What is being asked>
Repeat the data that follows in full. Do not include the pictures.

Records to use>
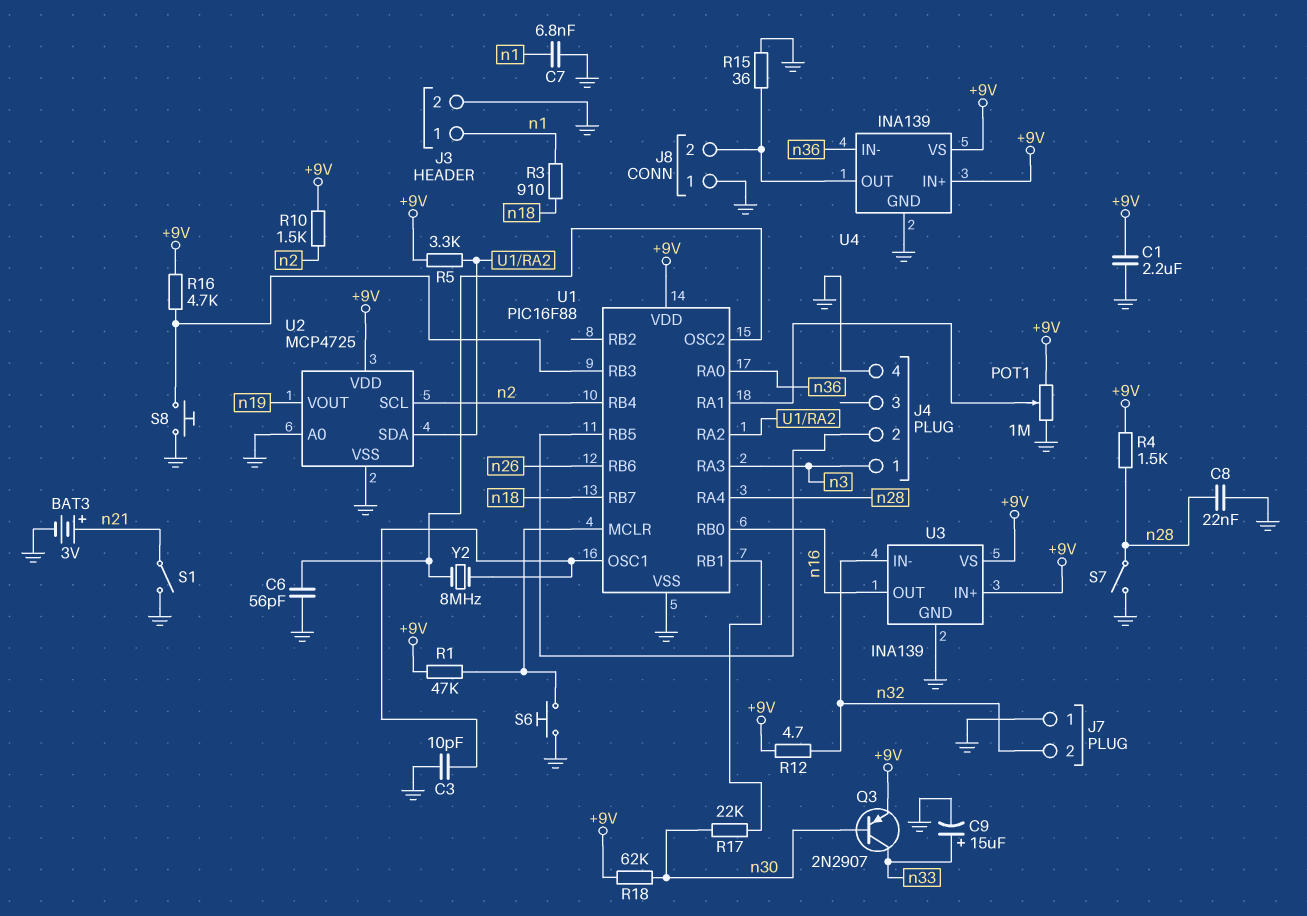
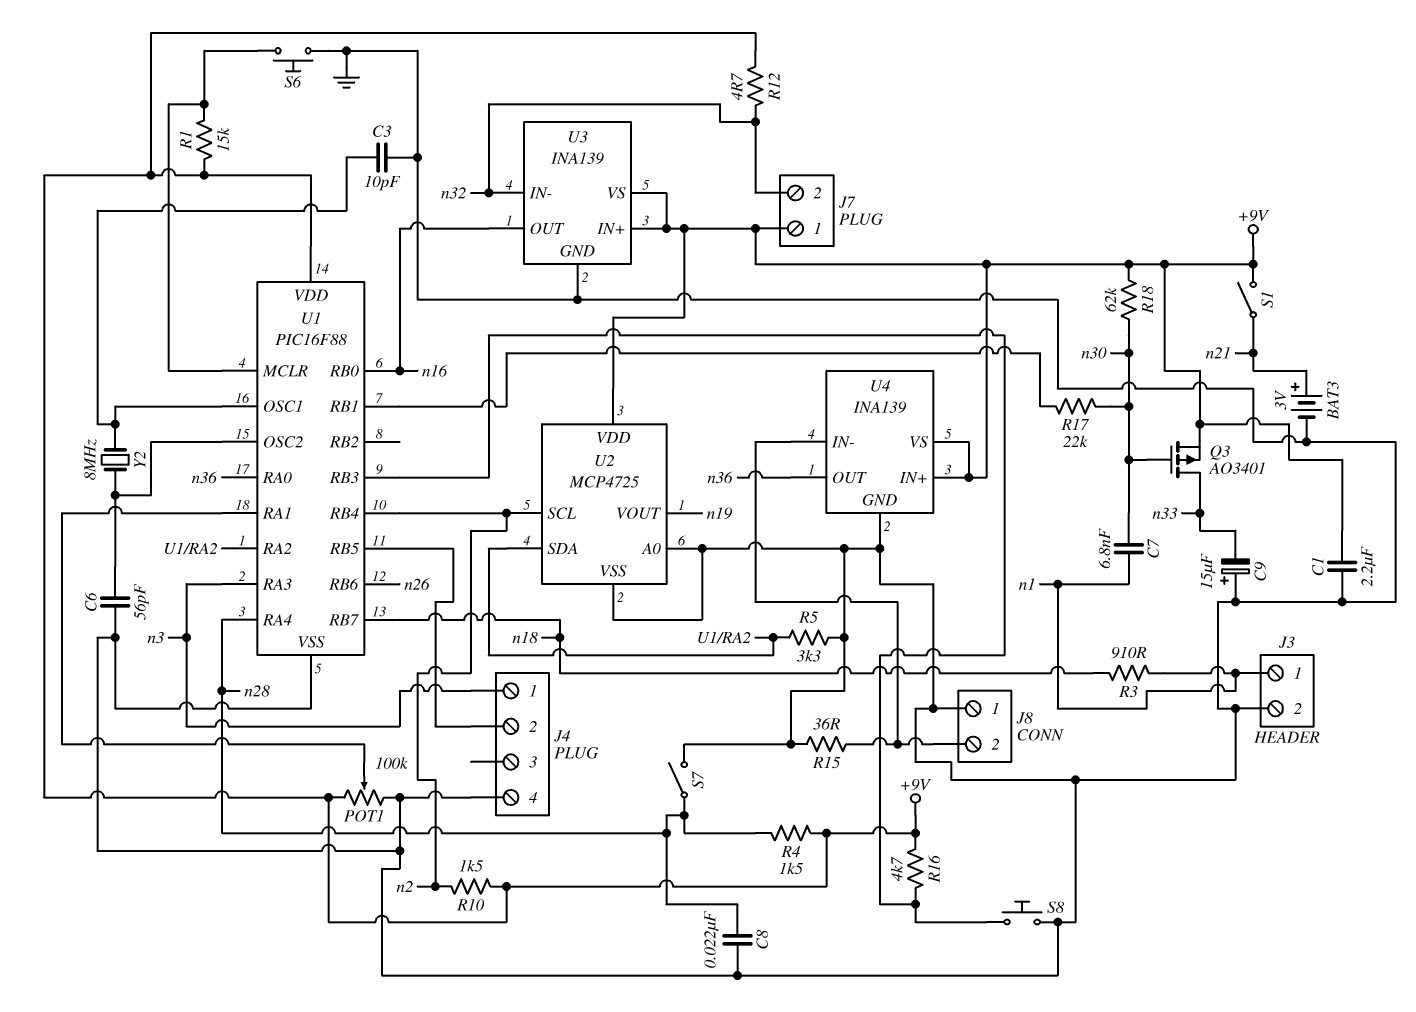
C7: 6.8nF (GND, n1) -> 6.8nF (n1, n30)
C9: 15uF (plus n33, minus GND) -> 15uF (plus GND, minus n33)
J7 pin 1: GND -> +9V
POT1: 1M (+9V, GND, wiper U1/RA1) -> 100k (+9V, GND, wiper U1/RA1)
Q3: PNP 2N2907 (B n30, C n33, E +9V) -> PMOS AO3401 (G n30, D n33, S +9V)
R1: 47k (+9V, U1/MCLR) -> 15k (+9V, U1/MCLR)
R5: 3.3k (+9V, U1/RA2) -> 3.3k (GND, U1/RA2)
S1: switch (GND, n21) -> switch (+9V, n21)
U4 pin IN-: n36 -> J8/2
U4 pin OUT: J8/2 -> n36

Result below>
C7: 6.8nF (GND, n1) -> 6.8nF (n1, n30)
C9: 15uF (plus n33, minus GND) -> 15uF (plus GND, minus n33)
J7 pin 1: GND -> +9V
POT1: 1M (+9V, GND, wiper U1/RA1) -> 100k (+9V, GND, wiper U1/RA1)
Q3: PNP 2N2907 (B n30, C n33, E +9V) -> PMOS AO3401 (G n30, D n33, S +9V)
R1: 47k (+9V, U1/MCLR) -> 15k (+9V, U1/MCLR)
R5: 3.3k (+9V, U1/RA2) -> 3.3k (GND, U1/RA2)
S1: switch (GND, n21) -> switch (+9V, n21)
U4 pin IN-: n36 -> J8/2
U4 pin OUT: J8/2 -> n36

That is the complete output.